#### Supplied data
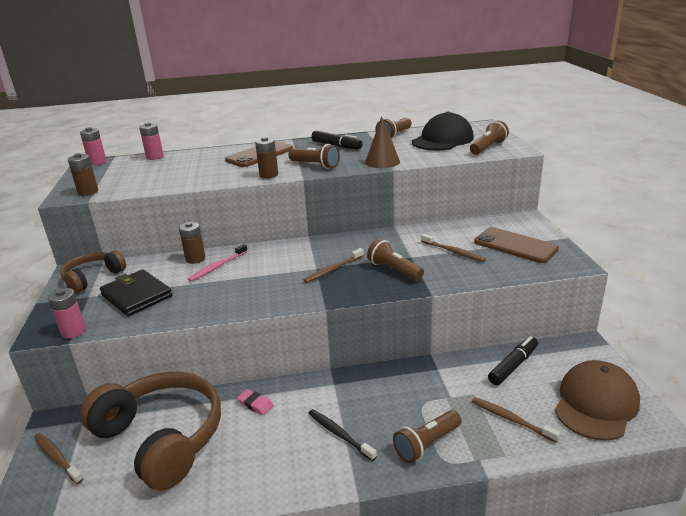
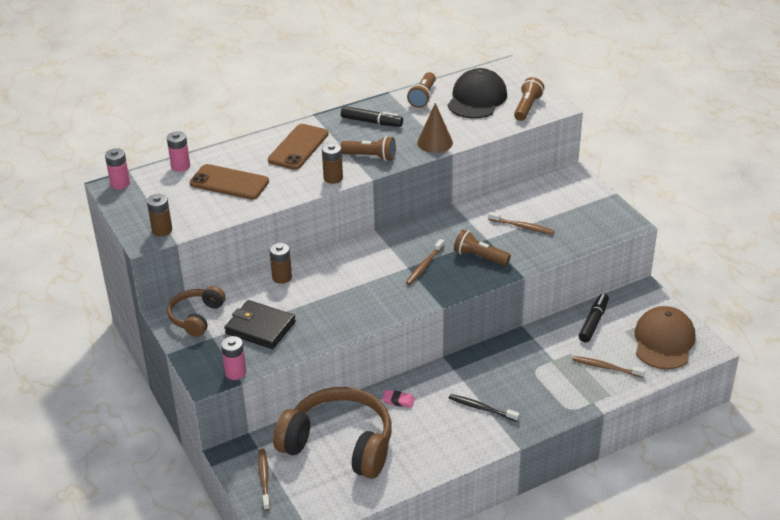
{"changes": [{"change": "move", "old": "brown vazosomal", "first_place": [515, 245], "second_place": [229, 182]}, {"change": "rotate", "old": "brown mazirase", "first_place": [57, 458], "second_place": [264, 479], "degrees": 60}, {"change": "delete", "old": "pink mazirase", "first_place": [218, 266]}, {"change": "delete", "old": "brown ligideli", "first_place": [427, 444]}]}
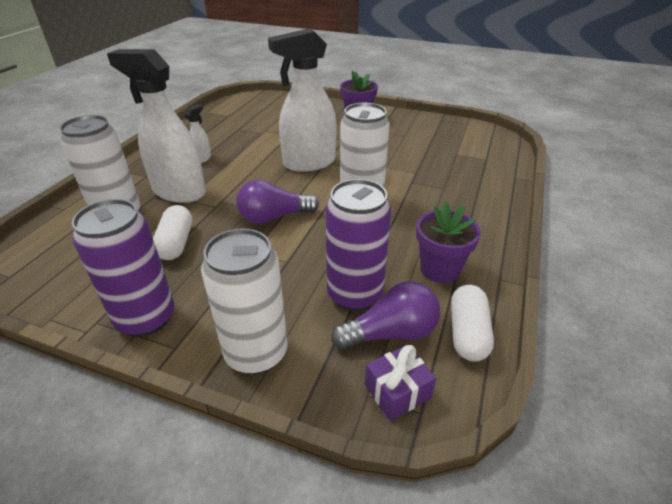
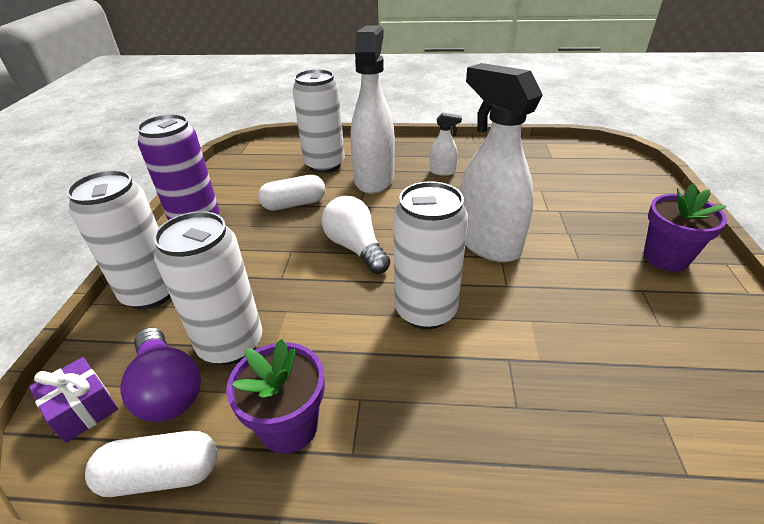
{"changes": [{"change": "recolor", "old": "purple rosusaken", "new": "white rosusaken", "first_place": [355, 295], "second_place": [231, 344]}, {"change": "recolor", "old": "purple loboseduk", "new": "white loboseduk", "first_place": [274, 217], "second_place": [356, 248]}]}
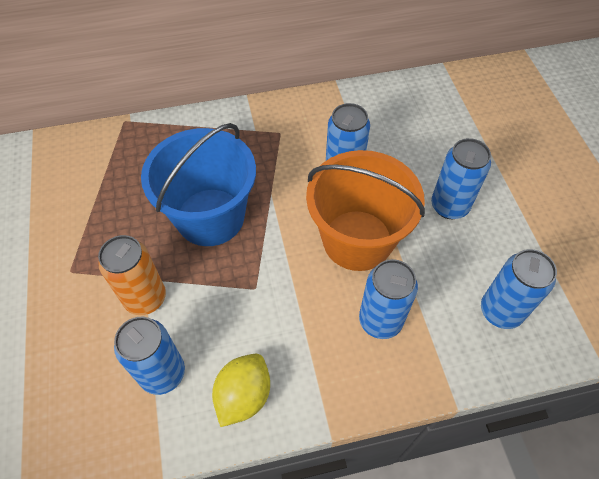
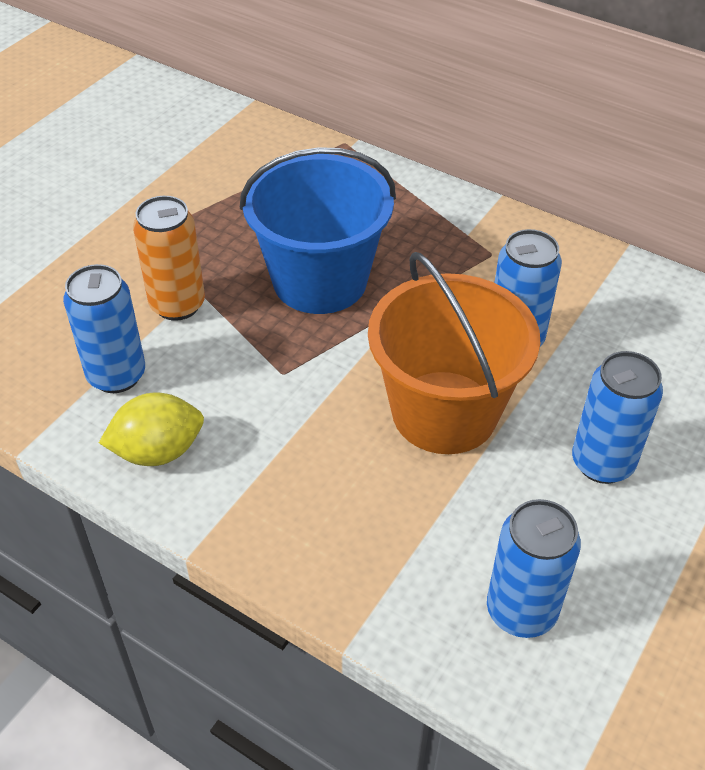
{"changes": [{"change": "delete", "old": "blue rosusaken", "first_place": [380, 321]}]}
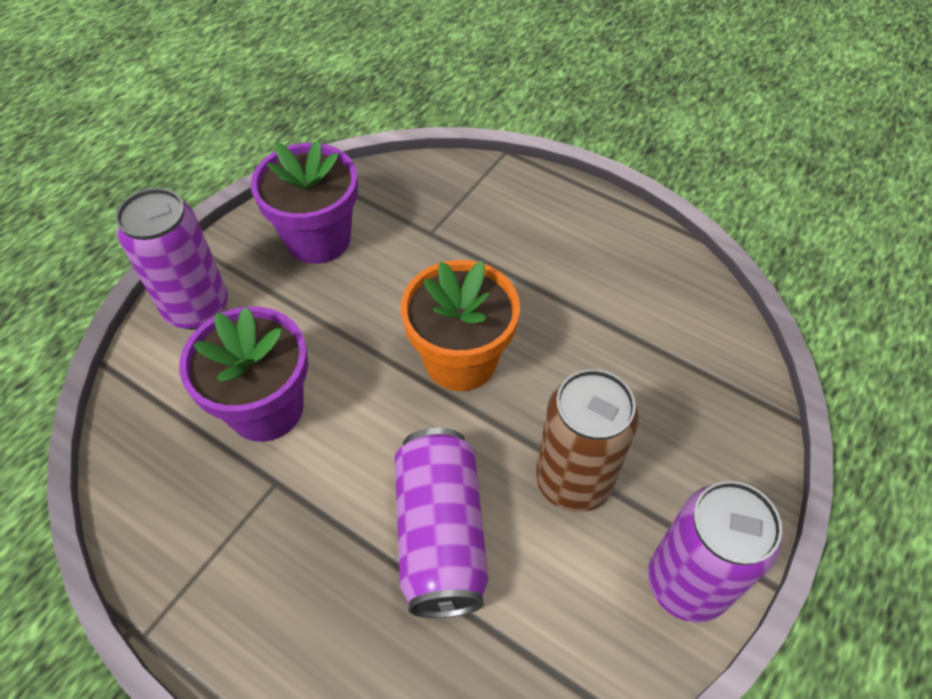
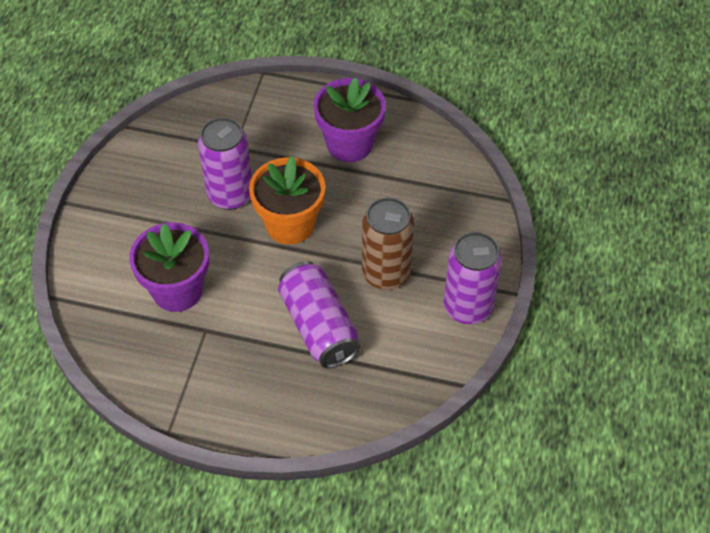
{"changes": [{"change": "move", "old": "purple rosusaken", "first_place": [197, 308], "second_place": [230, 195]}, {"change": "move", "old": "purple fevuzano", "first_place": [318, 239], "second_place": [349, 144]}]}
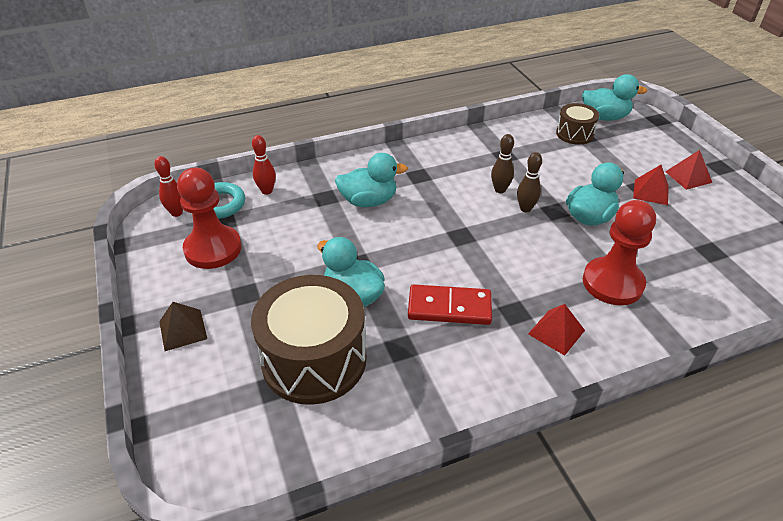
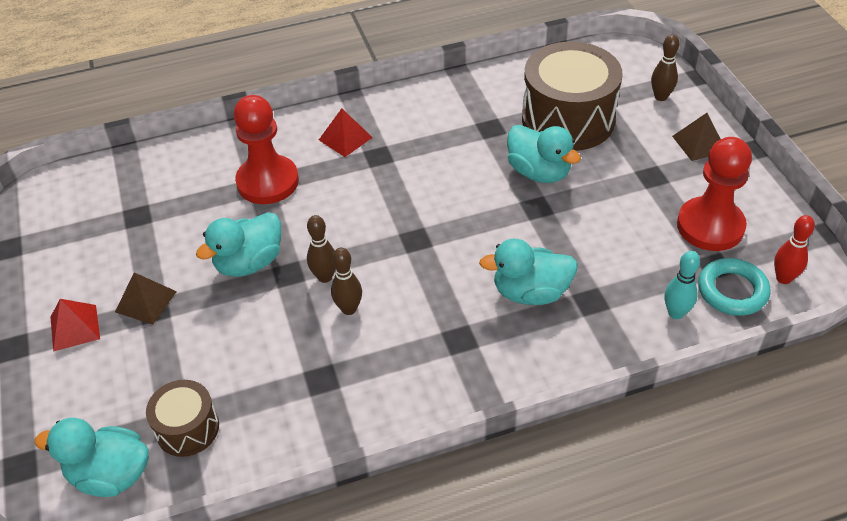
{"changes": [{"change": "recolor", "old": "red forudenax", "new": "brown forudenax", "first_place": [651, 192], "second_place": [146, 301]}, {"change": "insert", "new": "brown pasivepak", "second_place": [660, 97]}, {"change": "recolor", "old": "red pasivepak", "new": "turquoise pasivepak", "first_place": [267, 191], "second_place": [676, 313]}, {"change": "delete", "old": "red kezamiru", "first_place": [449, 308]}]}
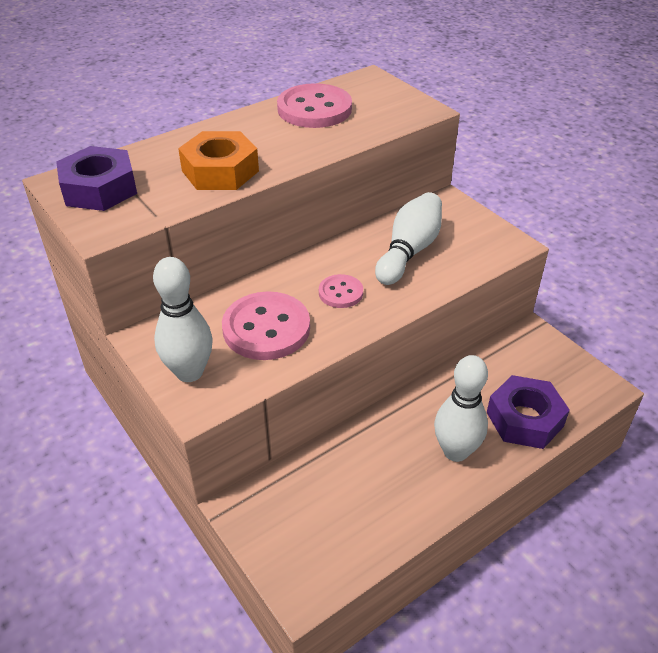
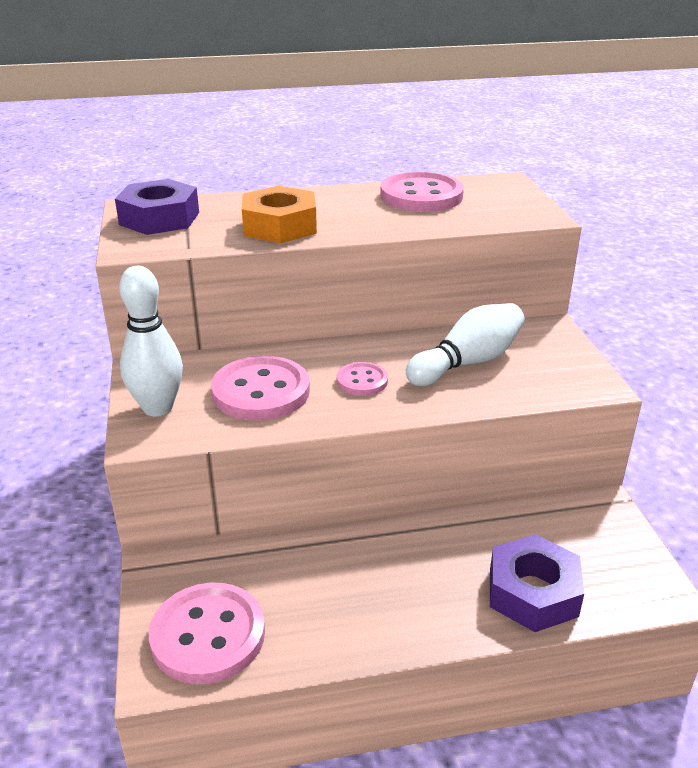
{"changes": [{"change": "insert", "new": "pink fabomagen", "second_place": [208, 635]}, {"change": "delete", "old": "white pasivepak", "first_place": [455, 451]}]}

#### Assigned task
Each line above with the word "purple" needs to be copied.

#### Solution for this task
{"changes": [{"change": "recolor", "old": "purple rosusaken", "new": "white rosusaken", "first_place": [355, 295], "second_place": [231, 344]}, {"change": "recolor", "old": "purple loboseduk", "new": "white loboseduk", "first_place": [274, 217], "second_place": [356, 248]}]}
{"changes": [{"change": "move", "old": "purple rosusaken", "first_place": [197, 308], "second_place": [230, 195]}, {"change": "move", "old": "purple fevuzano", "first_place": [318, 239], "second_place": [349, 144]}]}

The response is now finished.